**STUDY MATERIAL:**
[Start of section]
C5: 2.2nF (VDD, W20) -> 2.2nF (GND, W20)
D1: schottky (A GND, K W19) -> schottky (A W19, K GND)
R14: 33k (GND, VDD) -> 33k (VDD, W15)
[End of section]
[Start of section]
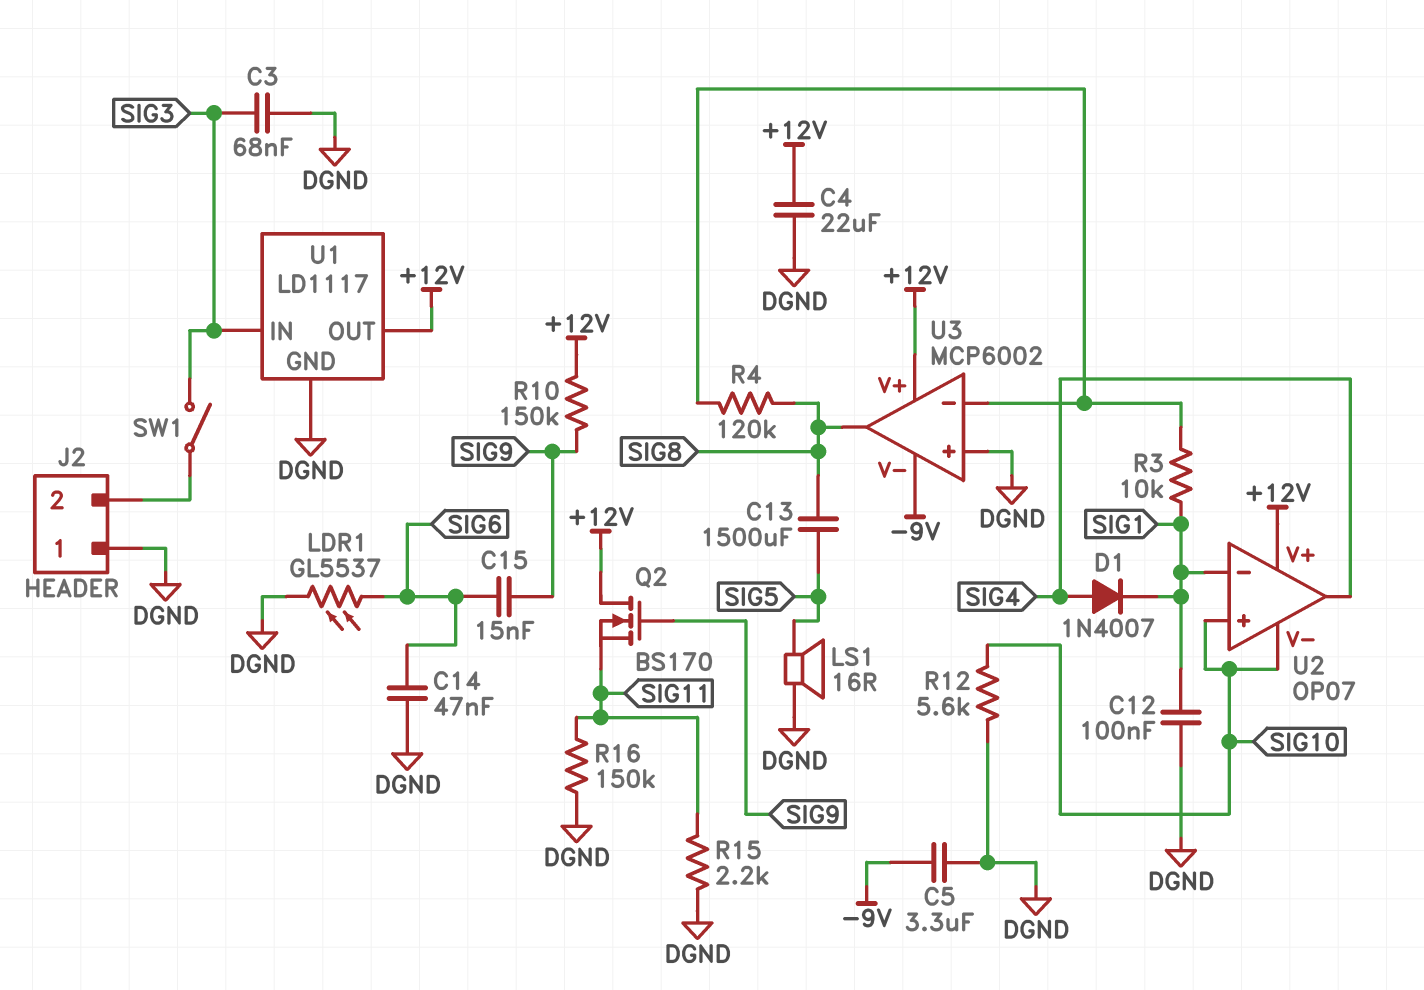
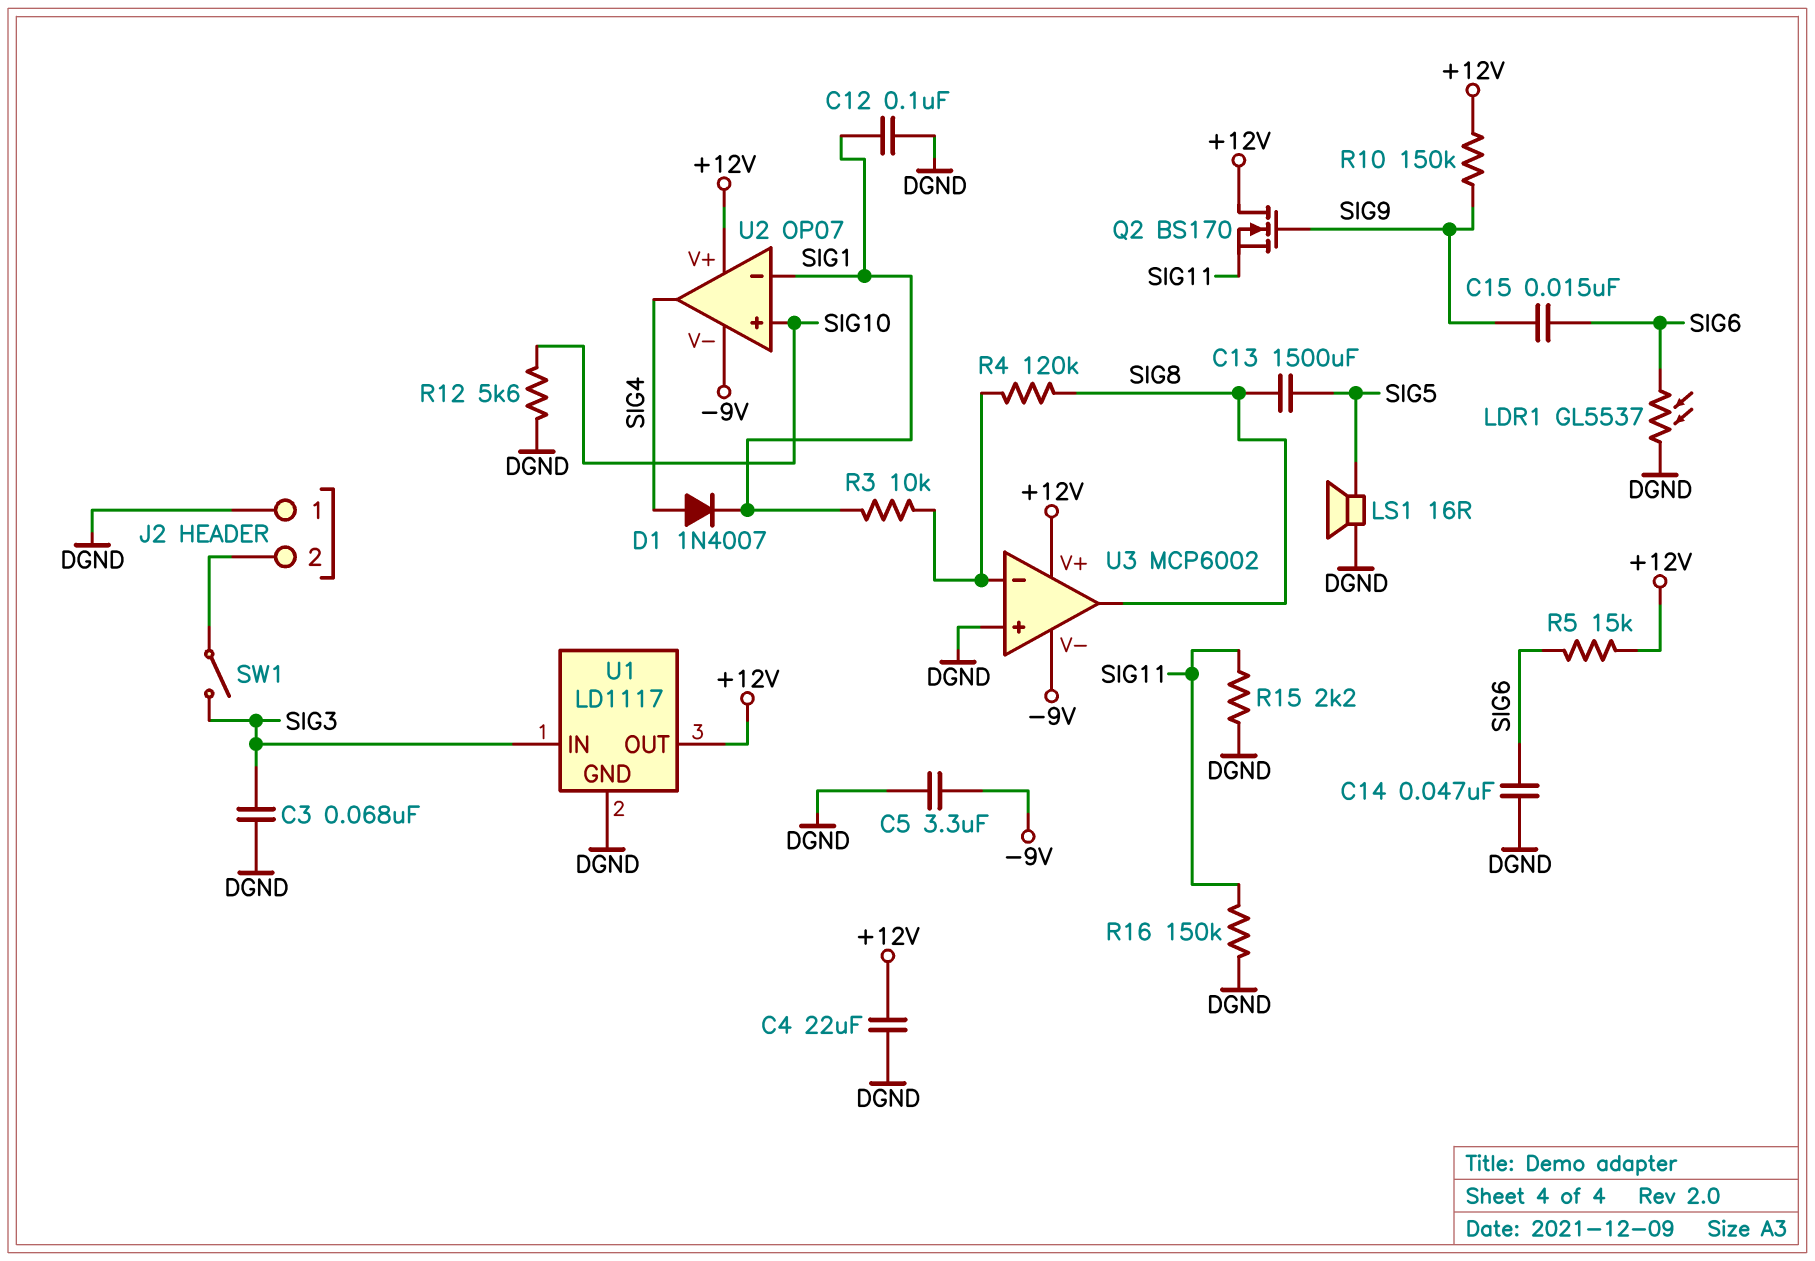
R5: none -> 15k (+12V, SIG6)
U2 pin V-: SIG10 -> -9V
[End of section]
**REQUIREMENT:** Only the lines above starting with the one with "C5: 2.2nF (VDD, W20) -> 2.2nF (GND, W20)" and going through the one with "R14: 33k (GND, VDD) -> 33k (VDD, W15)" are to be copied, word for word and with both ends kept.

**COMPLETED TASK:**
C5: 2.2nF (VDD, W20) -> 2.2nF (GND, W20)
D1: schottky (A GND, K W19) -> schottky (A W19, K GND)
R14: 33k (GND, VDD) -> 33k (VDD, W15)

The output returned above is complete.